Work task: Return, word for word, only the lines from the one containing "J2 pin 1: GND -> N018" through the last line of the entries.

Entries shown:

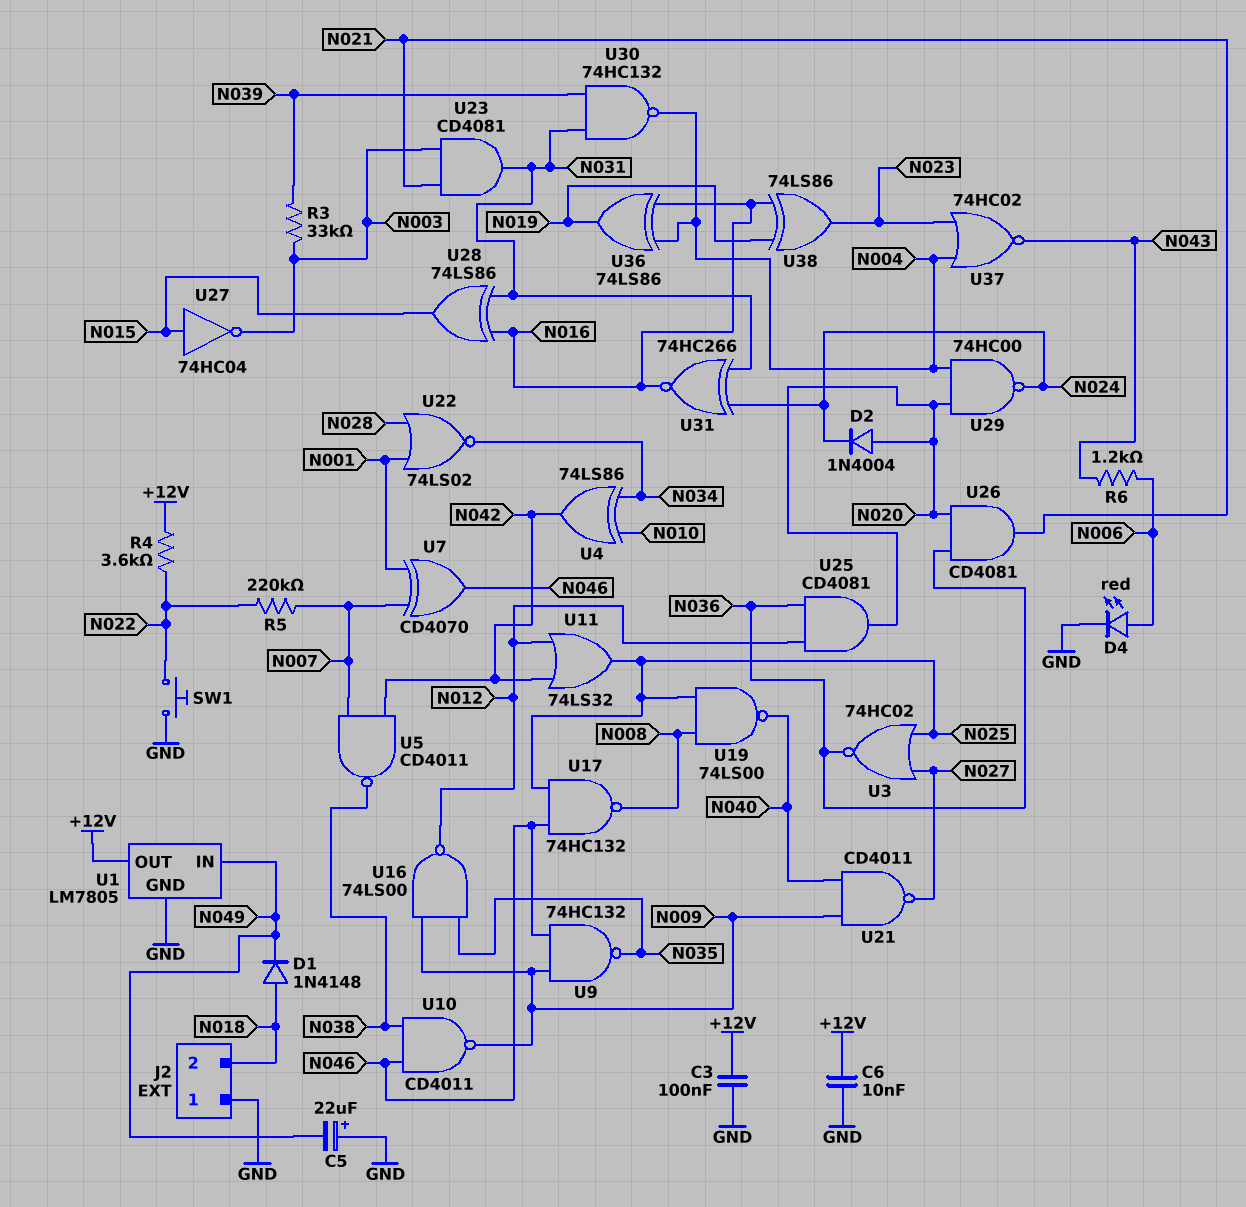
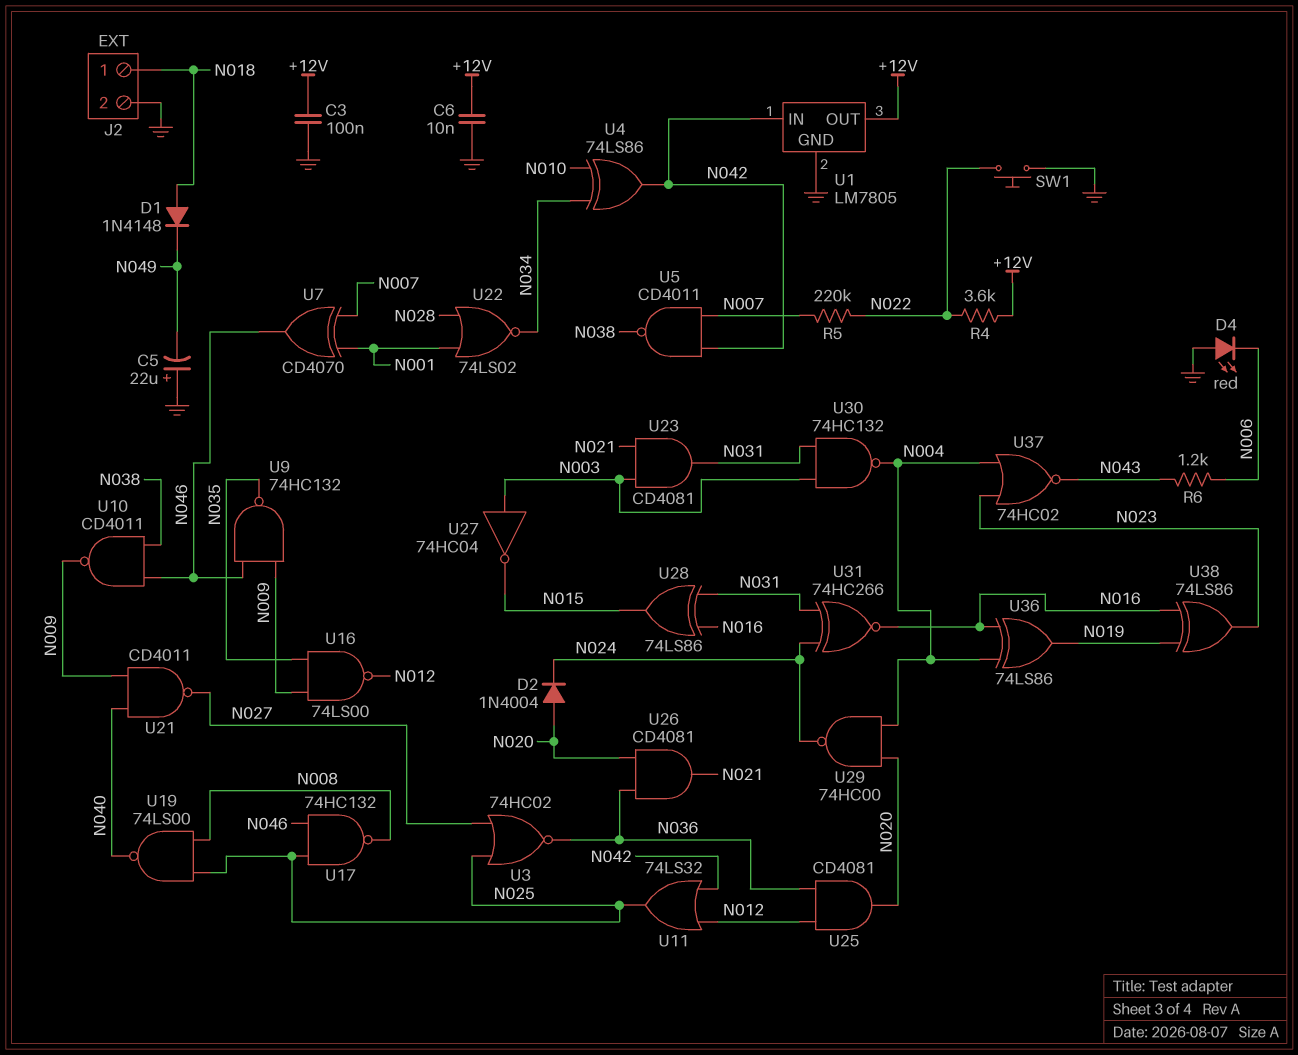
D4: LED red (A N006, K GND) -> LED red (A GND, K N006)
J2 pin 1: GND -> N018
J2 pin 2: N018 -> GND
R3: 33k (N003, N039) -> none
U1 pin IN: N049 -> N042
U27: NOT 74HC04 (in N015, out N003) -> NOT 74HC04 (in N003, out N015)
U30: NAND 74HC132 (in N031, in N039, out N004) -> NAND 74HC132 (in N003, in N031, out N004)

Finished task:
J2 pin 1: GND -> N018
J2 pin 2: N018 -> GND
R3: 33k (N003, N039) -> none
U1 pin IN: N049 -> N042
U27: NOT 74HC04 (in N015, out N003) -> NOT 74HC04 (in N003, out N015)
U30: NAND 74HC132 (in N031, in N039, out N004) -> NAND 74HC132 (in N003, in N031, out N004)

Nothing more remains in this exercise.